__ACTION ITEM__. Below are the records. Transcribe them exactly.

(Scene edit records)
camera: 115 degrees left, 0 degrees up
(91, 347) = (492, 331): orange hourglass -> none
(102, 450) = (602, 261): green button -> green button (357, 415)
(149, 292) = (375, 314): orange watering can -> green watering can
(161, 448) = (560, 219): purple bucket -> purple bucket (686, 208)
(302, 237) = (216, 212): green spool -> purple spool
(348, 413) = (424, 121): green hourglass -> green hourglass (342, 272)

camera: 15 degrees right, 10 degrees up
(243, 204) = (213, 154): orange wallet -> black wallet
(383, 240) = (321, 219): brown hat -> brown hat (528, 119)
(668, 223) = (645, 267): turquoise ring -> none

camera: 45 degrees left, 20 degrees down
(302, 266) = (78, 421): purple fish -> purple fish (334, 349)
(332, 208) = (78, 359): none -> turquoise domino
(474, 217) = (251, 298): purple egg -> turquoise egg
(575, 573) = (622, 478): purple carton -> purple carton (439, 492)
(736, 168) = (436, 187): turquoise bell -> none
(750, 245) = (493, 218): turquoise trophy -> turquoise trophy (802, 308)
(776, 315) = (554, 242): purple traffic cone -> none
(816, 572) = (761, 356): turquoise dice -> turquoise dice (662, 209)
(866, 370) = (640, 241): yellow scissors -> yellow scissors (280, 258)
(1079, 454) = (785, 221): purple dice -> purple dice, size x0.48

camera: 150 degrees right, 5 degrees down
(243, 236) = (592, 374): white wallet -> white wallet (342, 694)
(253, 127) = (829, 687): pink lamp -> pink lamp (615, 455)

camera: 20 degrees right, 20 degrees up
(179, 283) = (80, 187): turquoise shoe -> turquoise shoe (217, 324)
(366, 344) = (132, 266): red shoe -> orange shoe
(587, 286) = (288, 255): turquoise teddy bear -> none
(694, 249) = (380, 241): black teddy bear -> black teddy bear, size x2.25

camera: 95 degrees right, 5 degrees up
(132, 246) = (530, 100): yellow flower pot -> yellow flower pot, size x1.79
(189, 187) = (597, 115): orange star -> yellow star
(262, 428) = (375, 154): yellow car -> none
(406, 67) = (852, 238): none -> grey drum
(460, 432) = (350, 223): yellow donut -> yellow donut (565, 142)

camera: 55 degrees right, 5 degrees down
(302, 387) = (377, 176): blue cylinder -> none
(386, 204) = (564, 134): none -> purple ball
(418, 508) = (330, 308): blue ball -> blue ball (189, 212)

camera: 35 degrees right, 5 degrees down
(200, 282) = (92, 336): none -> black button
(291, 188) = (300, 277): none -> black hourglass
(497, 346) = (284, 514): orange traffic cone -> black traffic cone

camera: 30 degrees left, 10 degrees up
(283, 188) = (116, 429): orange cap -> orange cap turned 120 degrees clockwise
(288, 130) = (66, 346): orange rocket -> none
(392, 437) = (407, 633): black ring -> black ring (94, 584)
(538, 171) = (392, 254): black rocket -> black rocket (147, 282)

__RESPONSE BOX__.
camera: 115 degrees left, 0 degrees up
(91, 347) = (492, 331): orange hourglass -> none
(102, 450) = (602, 261): green button -> green button (357, 415)
(149, 292) = (375, 314): orange watering can -> green watering can
(161, 448) = (560, 219): purple bucket -> purple bucket (686, 208)
(302, 237) = (216, 212): green spool -> purple spool
(348, 413) = (424, 121): green hourglass -> green hourglass (342, 272)

camera: 15 degrees right, 10 degrees up
(243, 204) = (213, 154): orange wallet -> black wallet
(383, 240) = (321, 219): brown hat -> brown hat (528, 119)
(668, 223) = (645, 267): turquoise ring -> none

camera: 45 degrees left, 20 degrees down
(302, 266) = (78, 421): purple fish -> purple fish (334, 349)
(332, 208) = (78, 359): none -> turquoise domino
(474, 217) = (251, 298): purple egg -> turquoise egg
(575, 573) = (622, 478): purple carton -> purple carton (439, 492)
(736, 168) = (436, 187): turquoise bell -> none
(750, 245) = (493, 218): turquoise trophy -> turquoise trophy (802, 308)
(776, 315) = (554, 242): purple traffic cone -> none
(816, 572) = (761, 356): turquoise dice -> turquoise dice (662, 209)
(866, 370) = (640, 241): yellow scissors -> yellow scissors (280, 258)
(1079, 454) = (785, 221): purple dice -> purple dice, size x0.48

camera: 150 degrees right, 5 degrees down
(243, 236) = (592, 374): white wallet -> white wallet (342, 694)
(253, 127) = (829, 687): pink lamp -> pink lamp (615, 455)

camera: 20 degrees right, 20 degrees up
(179, 283) = (80, 187): turquoise shoe -> turquoise shoe (217, 324)
(366, 344) = (132, 266): red shoe -> orange shoe
(587, 286) = (288, 255): turquoise teddy bear -> none
(694, 249) = (380, 241): black teddy bear -> black teddy bear, size x2.25

camera: 95 degrees right, 5 degrees up
(132, 246) = (530, 100): yellow flower pot -> yellow flower pot, size x1.79
(189, 187) = (597, 115): orange star -> yellow star
(262, 428) = (375, 154): yellow car -> none
(406, 67) = (852, 238): none -> grey drum
(460, 432) = (350, 223): yellow donut -> yellow donut (565, 142)

camera: 55 degrees right, 5 degrees down
(302, 387) = (377, 176): blue cylinder -> none
(386, 204) = (564, 134): none -> purple ball
(418, 508) = (330, 308): blue ball -> blue ball (189, 212)

camera: 35 degrees right, 5 degrees down
(200, 282) = (92, 336): none -> black button
(291, 188) = (300, 277): none -> black hourglass
(497, 346) = (284, 514): orange traffic cone -> black traffic cone

camera: 30 degrees left, 10 degrees up
(283, 188) = (116, 429): orange cap -> orange cap turned 120 degrees clockwise
(288, 130) = (66, 346): orange rocket -> none
(392, 437) = (407, 633): black ring -> black ring (94, 584)
(538, 171) = (392, 254): black rocket -> black rocket (147, 282)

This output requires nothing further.